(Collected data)
------------------------------------------------------------------------

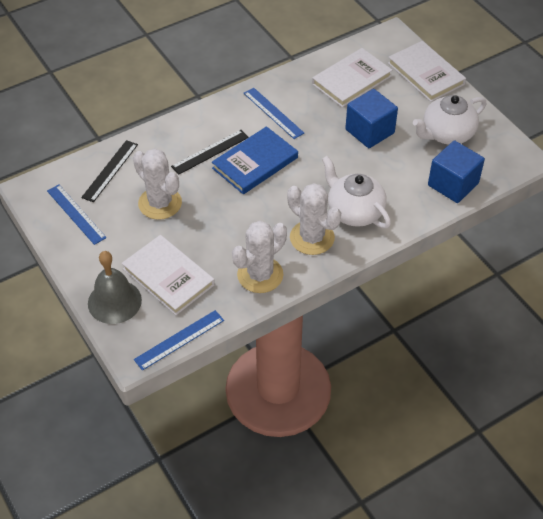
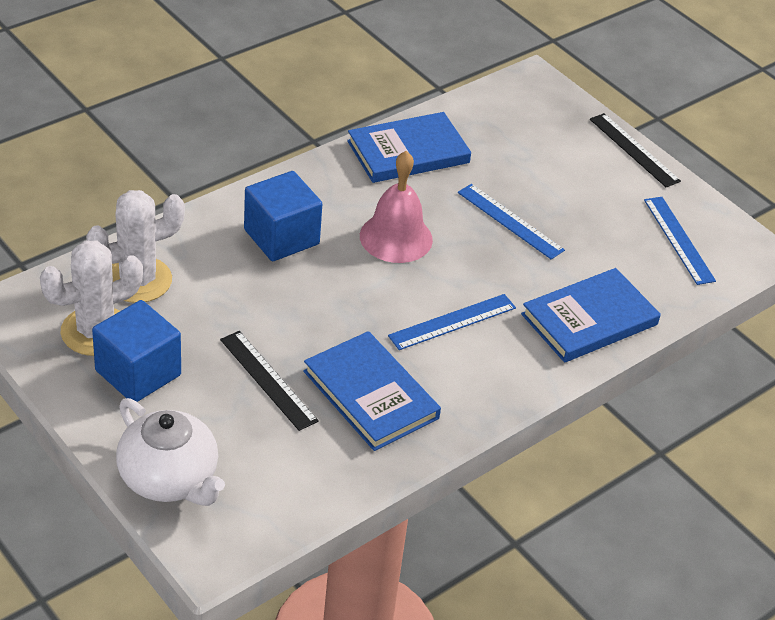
blue book: 1 -> 3
grey bell: 1 -> 0
pink bell: 0 -> 1
white book: 3 -> 0
white cactus: 3 -> 2
white teapot: 2 -> 1

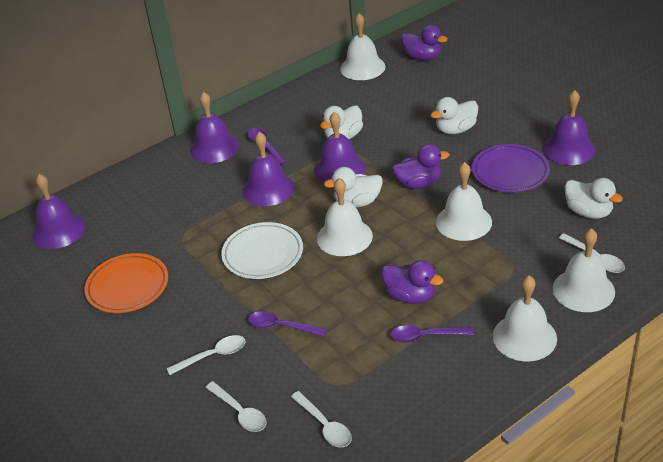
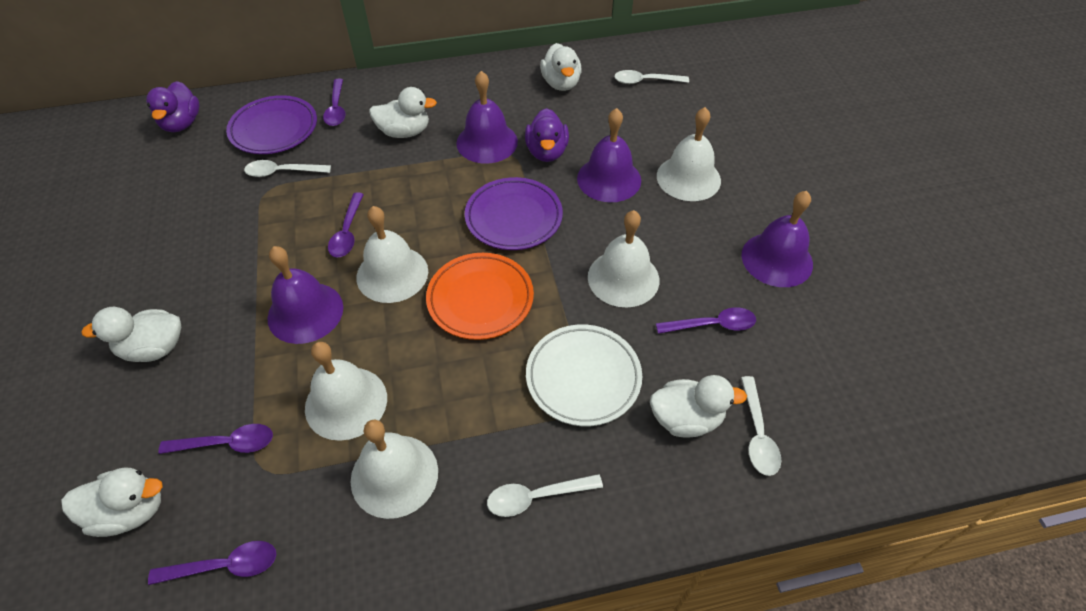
purple bell: 5 -> 4
purple duck: 3 -> 2
purple plate: 1 -> 2
purple spoon: 3 -> 5
white duck: 4 -> 5

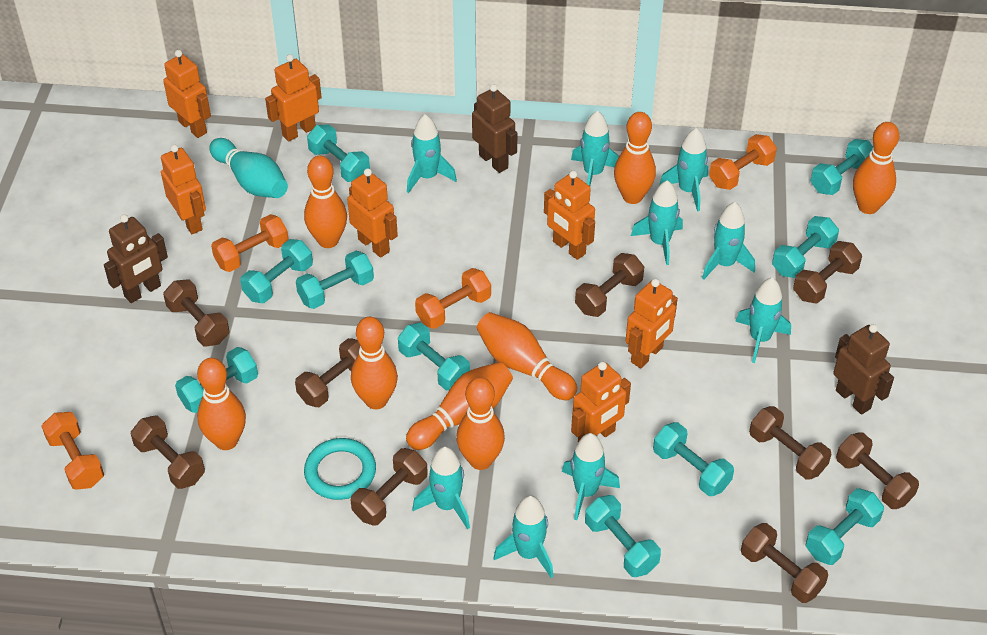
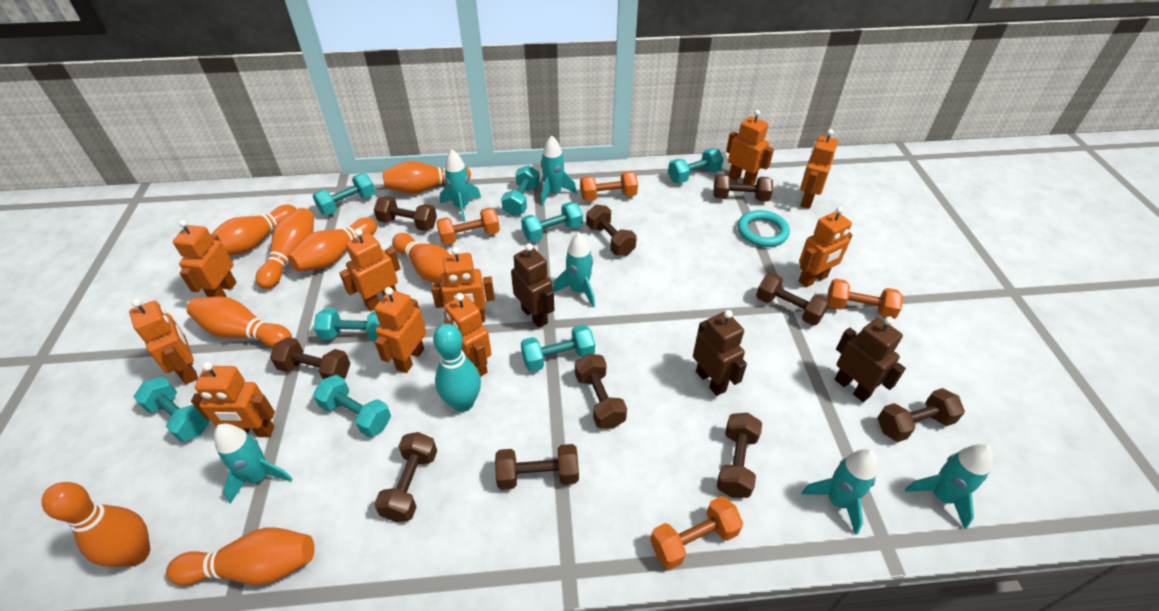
brown dumbbell: 9 -> 10
orange robot: 7 -> 10
turquoise dumbbell: 10 -> 8
turquoise rocket: 9 -> 6

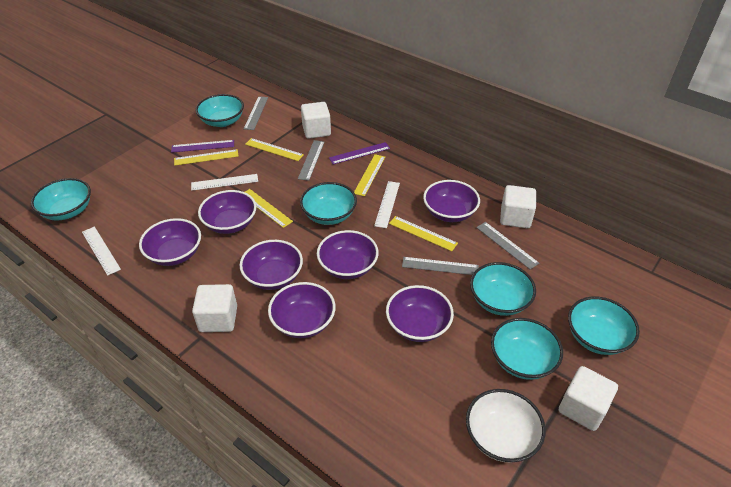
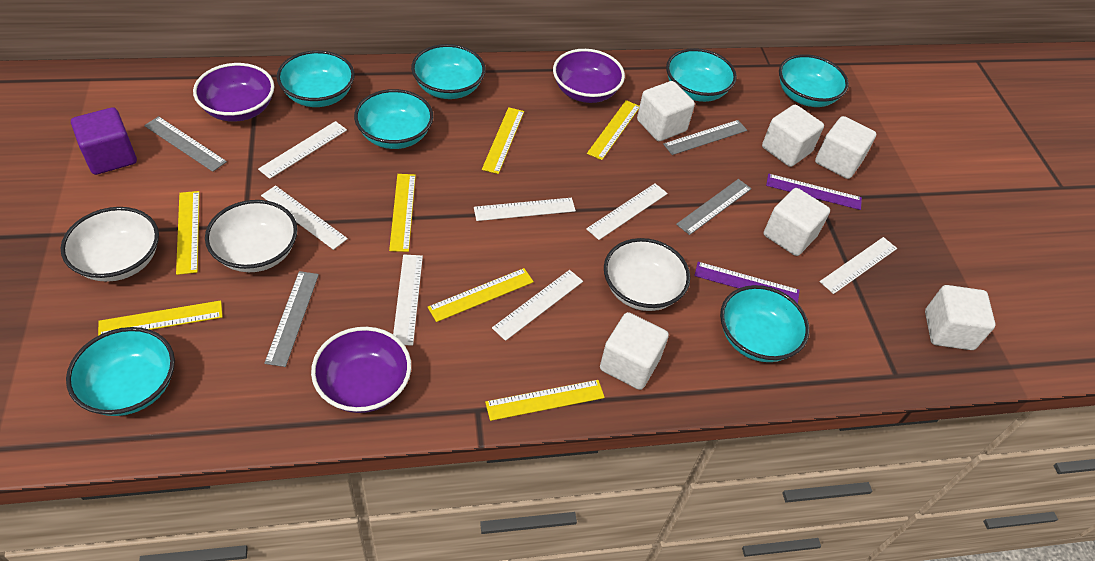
purple bowl: 7 -> 3
purple cube: 0 -> 1
turquoise bowl: 6 -> 7
white bowl: 1 -> 3
white cube: 4 -> 6
white ruler: 3 -> 7
yellow ruler: 5 -> 7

------------------------------------------------------------------------

▶ TASK GOAL: No pictures go in the copy. Retype exactly the lines from the one with "white duck: 4 -> 5" through the last line of the entries above, both included, and nothing more.

▶ SOLUTION TO THIS EXERCISE:
white duck: 4 -> 5

brown dumbbell: 9 -> 10
orange robot: 7 -> 10
turquoise dumbbell: 10 -> 8
turquoise rocket: 9 -> 6

purple bowl: 7 -> 3
purple cube: 0 -> 1
turquoise bowl: 6 -> 7
white bowl: 1 -> 3
white cube: 4 -> 6
white ruler: 3 -> 7
yellow ruler: 5 -> 7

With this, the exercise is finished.